*What to work on*
Your task is to copy each line of the material that includes "violet".

*The data*
□ □ □

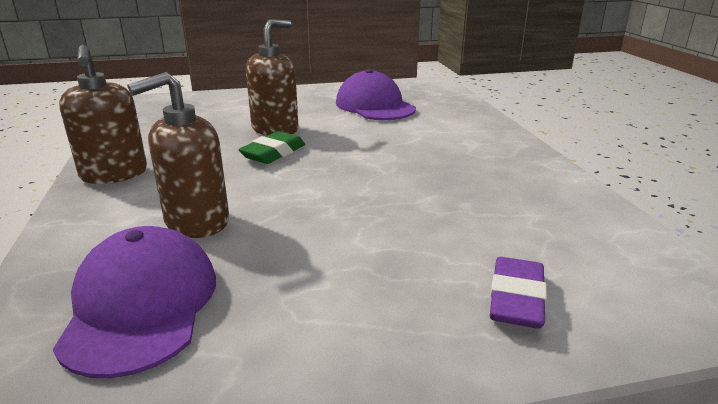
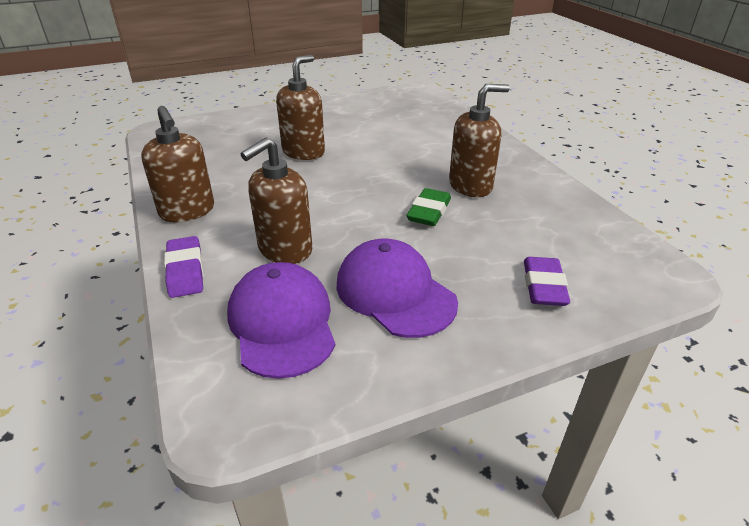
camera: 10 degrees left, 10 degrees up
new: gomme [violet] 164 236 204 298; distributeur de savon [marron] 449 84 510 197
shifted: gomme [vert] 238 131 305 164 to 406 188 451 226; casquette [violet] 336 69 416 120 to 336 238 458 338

□ □ □

*Answer space*
new: gomme [violet] 164 236 204 298; distributeur de savon [marron] 449 84 510 197
shifted: gomme [vert] 238 131 305 164 to 406 188 451 226; casquette [violet] 336 69 416 120 to 336 238 458 338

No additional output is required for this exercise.